▶ [DIRECTIONS]:
Only those lines from the one with "U16: OR CD4071" through the last line of the material belong in the answer, each repeated exactly.

======== DATA SHOWN

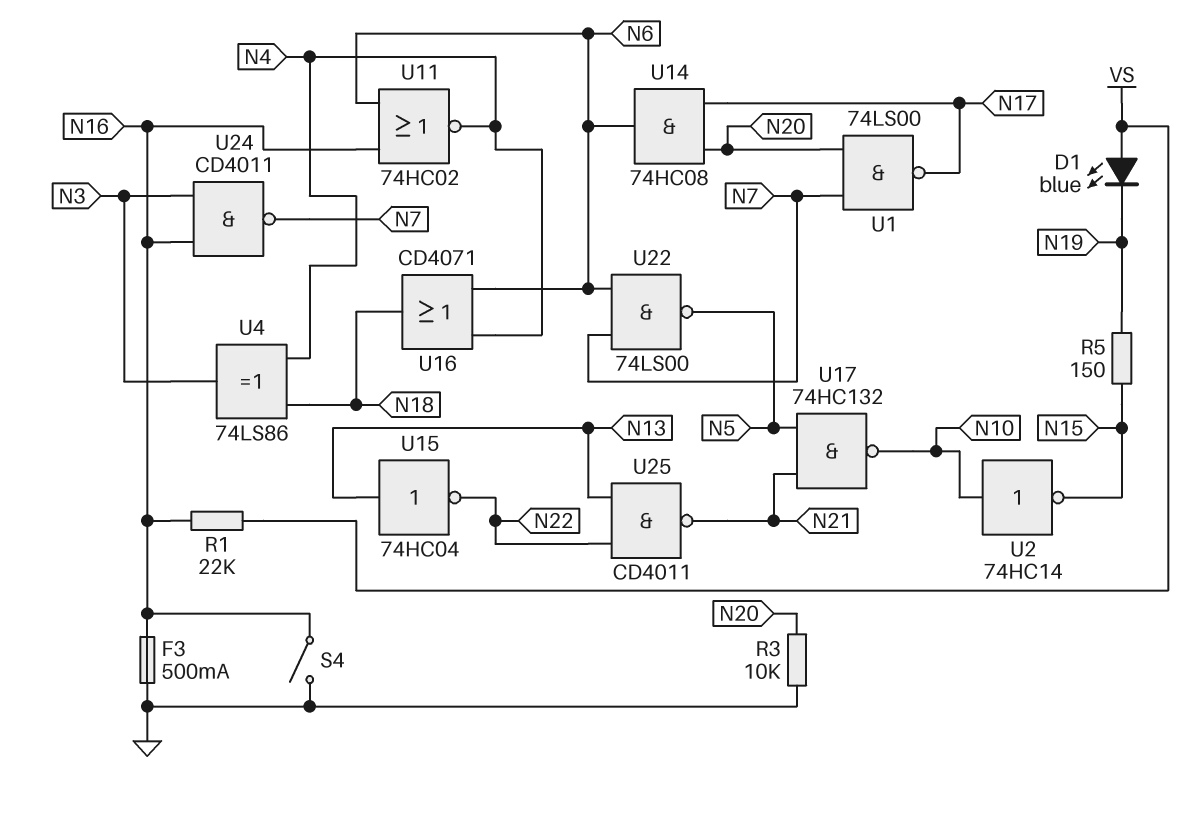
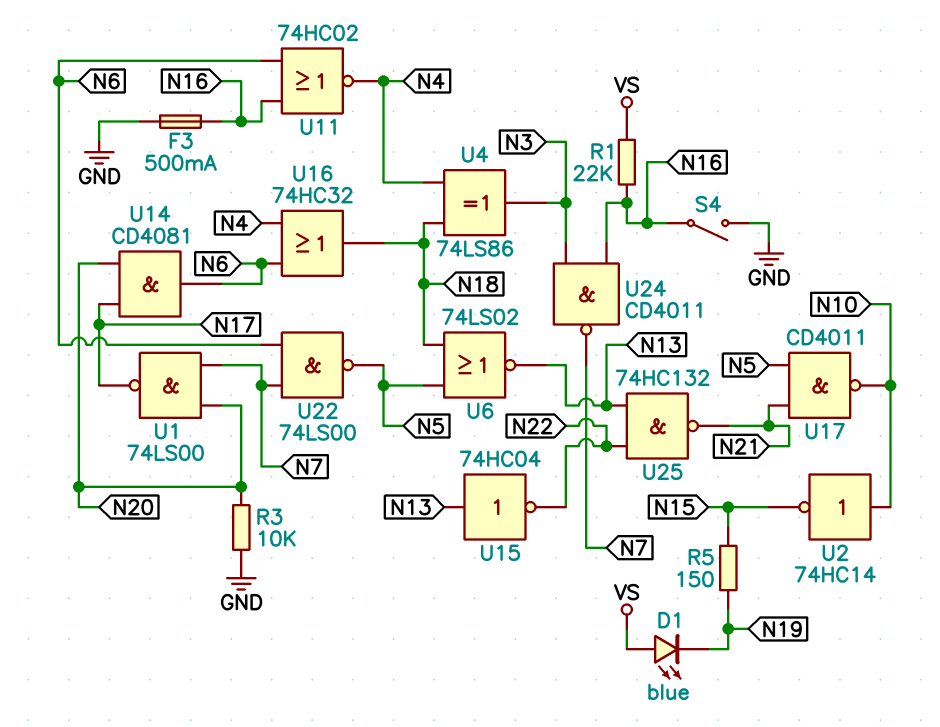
U6: none -> NOR 74LS02 (in N5, in N18, out N13)
U14: AND 74HC08 (in N17, in N20, out N6) -> AND CD4081 (in N17, in N20, out N6)
U16: OR CD4071 (in N4, in N6, out N18) -> OR 74HC32 (in N4, in N6, out N18)
U17: NAND 74HC132 (in N5, in N21, out N10) -> NAND CD4011 (in N5, in N21, out N10)
U25: NAND CD4011 (in N13, in N22, out N21) -> NAND 74HC132 (in N13, in N22, out N21)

================

▶ [ANSWER BELOW]:
U16: OR CD4071 (in N4, in N6, out N18) -> OR 74HC32 (in N4, in N6, out N18)
U17: NAND 74HC132 (in N5, in N21, out N10) -> NAND CD4011 (in N5, in N21, out N10)
U25: NAND CD4011 (in N13, in N22, out N21) -> NAND 74HC132 (in N13, in N22, out N21)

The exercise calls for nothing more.